§ **Task to complete**
Output the entries below unchanged, except for the pictures.

§ **Dataset**
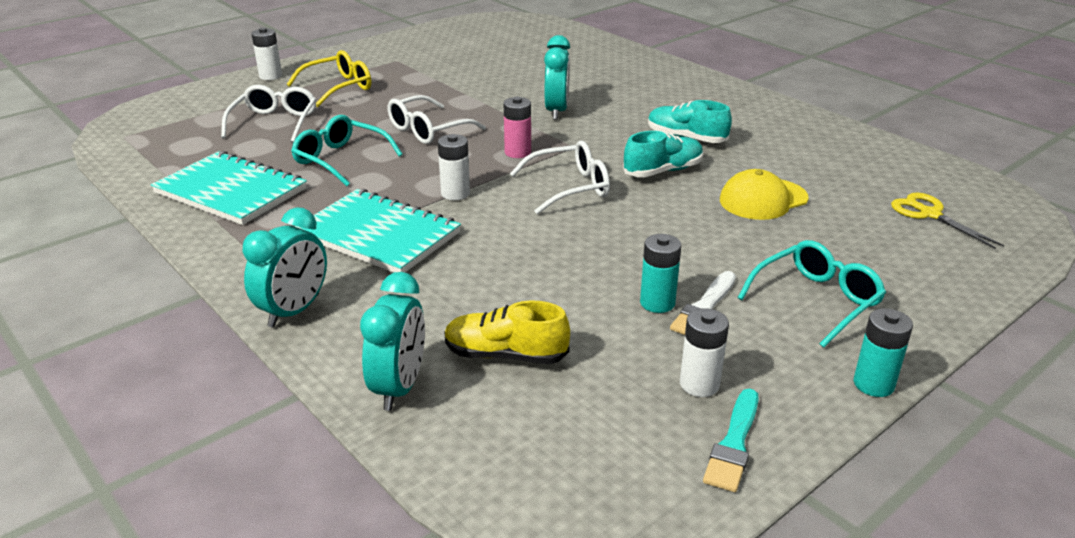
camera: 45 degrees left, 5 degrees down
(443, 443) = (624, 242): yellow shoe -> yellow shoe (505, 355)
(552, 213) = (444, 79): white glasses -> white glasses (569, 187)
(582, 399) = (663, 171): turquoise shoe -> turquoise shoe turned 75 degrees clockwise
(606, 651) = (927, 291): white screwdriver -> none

§ **Output below**
camera: 45 degrees left, 5 degrees down
(443, 443) = (624, 242): yellow shoe -> yellow shoe (505, 355)
(552, 213) = (444, 79): white glasses -> white glasses (569, 187)
(582, 399) = (663, 171): turquoise shoe -> turquoise shoe turned 75 degrees clockwise
(606, 651) = (927, 291): white screwdriver -> none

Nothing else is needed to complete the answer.